— start of INFORMATION SUPPLIED —

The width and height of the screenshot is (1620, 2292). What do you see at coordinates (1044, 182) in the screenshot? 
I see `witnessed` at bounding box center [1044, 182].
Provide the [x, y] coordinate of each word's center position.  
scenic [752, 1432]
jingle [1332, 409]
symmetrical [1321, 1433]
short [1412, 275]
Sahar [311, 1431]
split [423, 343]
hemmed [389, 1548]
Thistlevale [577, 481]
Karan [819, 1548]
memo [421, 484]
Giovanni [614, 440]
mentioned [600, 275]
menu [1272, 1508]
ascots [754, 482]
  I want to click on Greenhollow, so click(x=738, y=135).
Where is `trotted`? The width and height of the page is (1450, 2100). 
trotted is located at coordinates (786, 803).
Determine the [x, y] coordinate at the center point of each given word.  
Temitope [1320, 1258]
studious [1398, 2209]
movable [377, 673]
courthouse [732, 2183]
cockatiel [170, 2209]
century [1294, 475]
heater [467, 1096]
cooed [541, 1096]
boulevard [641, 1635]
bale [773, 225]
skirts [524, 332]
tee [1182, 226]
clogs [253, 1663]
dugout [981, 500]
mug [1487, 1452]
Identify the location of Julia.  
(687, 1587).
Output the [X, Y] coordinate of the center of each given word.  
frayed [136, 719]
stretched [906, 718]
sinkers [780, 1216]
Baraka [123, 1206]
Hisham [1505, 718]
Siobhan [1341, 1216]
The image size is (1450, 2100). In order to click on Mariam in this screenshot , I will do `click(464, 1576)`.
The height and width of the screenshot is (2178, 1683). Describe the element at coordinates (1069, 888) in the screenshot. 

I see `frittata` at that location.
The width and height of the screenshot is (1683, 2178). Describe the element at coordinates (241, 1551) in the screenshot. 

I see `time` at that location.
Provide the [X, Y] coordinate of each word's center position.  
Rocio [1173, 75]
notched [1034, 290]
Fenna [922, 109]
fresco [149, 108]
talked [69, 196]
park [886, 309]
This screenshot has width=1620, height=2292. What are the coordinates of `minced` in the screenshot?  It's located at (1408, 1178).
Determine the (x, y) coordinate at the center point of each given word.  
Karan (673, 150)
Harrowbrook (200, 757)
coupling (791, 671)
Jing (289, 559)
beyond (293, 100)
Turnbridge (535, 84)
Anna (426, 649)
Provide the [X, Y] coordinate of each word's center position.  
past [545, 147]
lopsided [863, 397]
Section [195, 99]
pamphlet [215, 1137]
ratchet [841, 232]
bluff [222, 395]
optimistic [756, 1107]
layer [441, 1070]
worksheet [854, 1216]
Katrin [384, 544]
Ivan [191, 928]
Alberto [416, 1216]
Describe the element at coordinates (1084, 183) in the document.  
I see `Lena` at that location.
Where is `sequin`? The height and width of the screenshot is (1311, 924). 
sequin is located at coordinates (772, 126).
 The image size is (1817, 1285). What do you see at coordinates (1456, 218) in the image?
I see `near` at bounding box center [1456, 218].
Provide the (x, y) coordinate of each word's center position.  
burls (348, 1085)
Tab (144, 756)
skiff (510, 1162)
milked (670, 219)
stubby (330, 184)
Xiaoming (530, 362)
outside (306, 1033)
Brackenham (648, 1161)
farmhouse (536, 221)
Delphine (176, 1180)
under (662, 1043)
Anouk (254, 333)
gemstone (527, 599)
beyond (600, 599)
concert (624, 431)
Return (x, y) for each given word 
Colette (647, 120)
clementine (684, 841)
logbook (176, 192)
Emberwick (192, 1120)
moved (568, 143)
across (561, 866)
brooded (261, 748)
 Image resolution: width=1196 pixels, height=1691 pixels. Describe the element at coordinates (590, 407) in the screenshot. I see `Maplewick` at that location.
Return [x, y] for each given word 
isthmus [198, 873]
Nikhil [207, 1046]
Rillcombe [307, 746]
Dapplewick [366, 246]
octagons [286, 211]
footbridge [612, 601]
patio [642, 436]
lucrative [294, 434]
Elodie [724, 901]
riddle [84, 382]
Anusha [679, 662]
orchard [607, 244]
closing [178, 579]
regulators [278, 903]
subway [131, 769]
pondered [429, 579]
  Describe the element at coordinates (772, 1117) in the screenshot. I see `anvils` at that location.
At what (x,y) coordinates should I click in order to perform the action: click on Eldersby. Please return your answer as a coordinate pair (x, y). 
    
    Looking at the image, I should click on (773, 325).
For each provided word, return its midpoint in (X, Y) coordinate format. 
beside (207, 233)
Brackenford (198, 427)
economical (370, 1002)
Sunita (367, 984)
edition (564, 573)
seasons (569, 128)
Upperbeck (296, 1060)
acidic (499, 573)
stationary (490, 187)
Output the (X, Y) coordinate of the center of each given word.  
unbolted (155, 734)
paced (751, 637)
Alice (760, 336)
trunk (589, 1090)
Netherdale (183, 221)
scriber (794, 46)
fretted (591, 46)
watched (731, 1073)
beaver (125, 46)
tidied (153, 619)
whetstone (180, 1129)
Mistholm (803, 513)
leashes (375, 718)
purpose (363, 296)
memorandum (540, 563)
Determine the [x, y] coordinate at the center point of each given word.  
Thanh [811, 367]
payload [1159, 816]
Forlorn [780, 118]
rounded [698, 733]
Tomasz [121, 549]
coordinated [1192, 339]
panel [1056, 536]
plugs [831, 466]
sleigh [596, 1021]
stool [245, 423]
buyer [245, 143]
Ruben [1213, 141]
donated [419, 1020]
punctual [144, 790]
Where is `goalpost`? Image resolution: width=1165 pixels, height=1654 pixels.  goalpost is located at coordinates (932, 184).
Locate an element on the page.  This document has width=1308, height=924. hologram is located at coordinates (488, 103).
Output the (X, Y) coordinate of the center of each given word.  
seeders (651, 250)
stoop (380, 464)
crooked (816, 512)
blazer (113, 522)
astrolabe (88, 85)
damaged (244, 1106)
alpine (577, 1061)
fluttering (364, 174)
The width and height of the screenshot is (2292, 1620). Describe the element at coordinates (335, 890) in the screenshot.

— end of INFORMATION SUPPLIED —

Rewrite all the rows above, substituting "quiet" for "scenic" and changing nothing else.

The width and height of the screenshot is (1620, 2292). What do you see at coordinates (1044, 182) in the screenshot? 
I see `witnessed` at bounding box center [1044, 182].
Provide the [x, y] coordinate of each word's center position.  
quiet [752, 1432]
jingle [1332, 409]
symmetrical [1321, 1433]
short [1412, 275]
Sahar [311, 1431]
split [423, 343]
hemmed [389, 1548]
Thistlevale [577, 481]
Karan [819, 1548]
memo [421, 484]
Giovanni [614, 440]
mentioned [600, 275]
menu [1272, 1508]
ascots [754, 482]
  I want to click on Greenhollow, so click(x=738, y=135).
Where is `trotted`? The width and height of the page is (1450, 2100). 
trotted is located at coordinates (786, 803).
Determine the [x, y] coordinate at the center point of each given word.  
Temitope [1320, 1258]
studious [1398, 2209]
movable [377, 673]
courthouse [732, 2183]
cockatiel [170, 2209]
century [1294, 475]
heater [467, 1096]
cooed [541, 1096]
boulevard [641, 1635]
bale [773, 225]
skirts [524, 332]
tee [1182, 226]
clogs [253, 1663]
dugout [981, 500]
mug [1487, 1452]
Identify the location of Julia.  
(687, 1587).
Output the [X, Y] coordinate of the center of each given word.  
frayed [136, 719]
stretched [906, 718]
sinkers [780, 1216]
Baraka [123, 1206]
Hisham [1505, 718]
Siobhan [1341, 1216]
The image size is (1450, 2100). In order to click on Mariam in this screenshot , I will do `click(464, 1576)`.
The height and width of the screenshot is (2178, 1683). Describe the element at coordinates (1069, 888) in the screenshot. 

I see `frittata` at that location.
The width and height of the screenshot is (1683, 2178). Describe the element at coordinates (241, 1551) in the screenshot. 

I see `time` at that location.
Provide the [X, Y] coordinate of each word's center position.  
Rocio [1173, 75]
notched [1034, 290]
Fenna [922, 109]
fresco [149, 108]
talked [69, 196]
park [886, 309]
This screenshot has width=1620, height=2292. What are the coordinates of `minced` in the screenshot?  It's located at (1408, 1178).
Determine the (x, y) coordinate at the center point of each given word.  
Karan (673, 150)
Harrowbrook (200, 757)
coupling (791, 671)
Jing (289, 559)
beyond (293, 100)
Turnbridge (535, 84)
Anna (426, 649)
Provide the [X, Y] coordinate of each word's center position.  
past [545, 147]
lopsided [863, 397]
Section [195, 99]
pamphlet [215, 1137]
ratchet [841, 232]
bluff [222, 395]
optimistic [756, 1107]
layer [441, 1070]
worksheet [854, 1216]
Katrin [384, 544]
Ivan [191, 928]
Alberto [416, 1216]
Describe the element at coordinates (1084, 183) in the document.  
I see `Lena` at that location.
Where is `sequin`? The height and width of the screenshot is (1311, 924). 
sequin is located at coordinates (772, 126).
 The image size is (1817, 1285). What do you see at coordinates (1456, 218) in the image?
I see `near` at bounding box center [1456, 218].
Provide the (x, y) coordinate of each word's center position.  
burls (348, 1085)
Tab (144, 756)
skiff (510, 1162)
milked (670, 219)
stubby (330, 184)
Xiaoming (530, 362)
outside (306, 1033)
Brackenham (648, 1161)
farmhouse (536, 221)
Delphine (176, 1180)
under (662, 1043)
Anouk (254, 333)
gemstone (527, 599)
beyond (600, 599)
concert (624, 431)
Return (x, y) for each given word 
Colette (647, 120)
clementine (684, 841)
logbook (176, 192)
Emberwick (192, 1120)
moved (568, 143)
across (561, 866)
brooded (261, 748)
 Image resolution: width=1196 pixels, height=1691 pixels. Describe the element at coordinates (590, 407) in the screenshot. I see `Maplewick` at that location.
Return [x, y] for each given word 
isthmus [198, 873]
Nikhil [207, 1046]
Rillcombe [307, 746]
Dapplewick [366, 246]
octagons [286, 211]
footbridge [612, 601]
patio [642, 436]
lucrative [294, 434]
Elodie [724, 901]
riddle [84, 382]
Anusha [679, 662]
orchard [607, 244]
closing [178, 579]
regulators [278, 903]
subway [131, 769]
pondered [429, 579]
  Describe the element at coordinates (772, 1117) in the screenshot. I see `anvils` at that location.
At what (x,y) coordinates should I click in order to perform the action: click on Eldersby. Please return your answer as a coordinate pair (x, y). 
    
    Looking at the image, I should click on (773, 325).
For each provided word, return its midpoint in (X, Y) coordinate format. 
beside (207, 233)
Brackenford (198, 427)
economical (370, 1002)
Sunita (367, 984)
edition (564, 573)
seasons (569, 128)
Upperbeck (296, 1060)
acidic (499, 573)
stationary (490, 187)
Output the (X, Y) coordinate of the center of each given word.  
unbolted (155, 734)
paced (751, 637)
Alice (760, 336)
trunk (589, 1090)
Netherdale (183, 221)
scriber (794, 46)
fretted (591, 46)
watched (731, 1073)
beaver (125, 46)
tidied (153, 619)
whetstone (180, 1129)
Mistholm (803, 513)
leashes (375, 718)
purpose (363, 296)
memorandum (540, 563)
Determine the [x, y] coordinate at the center point of each given word.  
Thanh [811, 367]
payload [1159, 816]
Forlorn [780, 118]
rounded [698, 733]
Tomasz [121, 549]
coordinated [1192, 339]
panel [1056, 536]
plugs [831, 466]
sleigh [596, 1021]
stool [245, 423]
buyer [245, 143]
Ruben [1213, 141]
donated [419, 1020]
punctual [144, 790]
Where is `goalpost`? Image resolution: width=1165 pixels, height=1654 pixels.  goalpost is located at coordinates (932, 184).
Locate an element on the page.  This document has width=1308, height=924. hologram is located at coordinates (488, 103).
Output the (X, Y) coordinate of the center of each given word.  
seeders (651, 250)
stoop (380, 464)
crooked (816, 512)
blazer (113, 522)
astrolabe (88, 85)
damaged (244, 1106)
alpine (577, 1061)
fluttering (364, 174)
The width and height of the screenshot is (2292, 1620). Describe the element at coordinates (335, 890) in the screenshot.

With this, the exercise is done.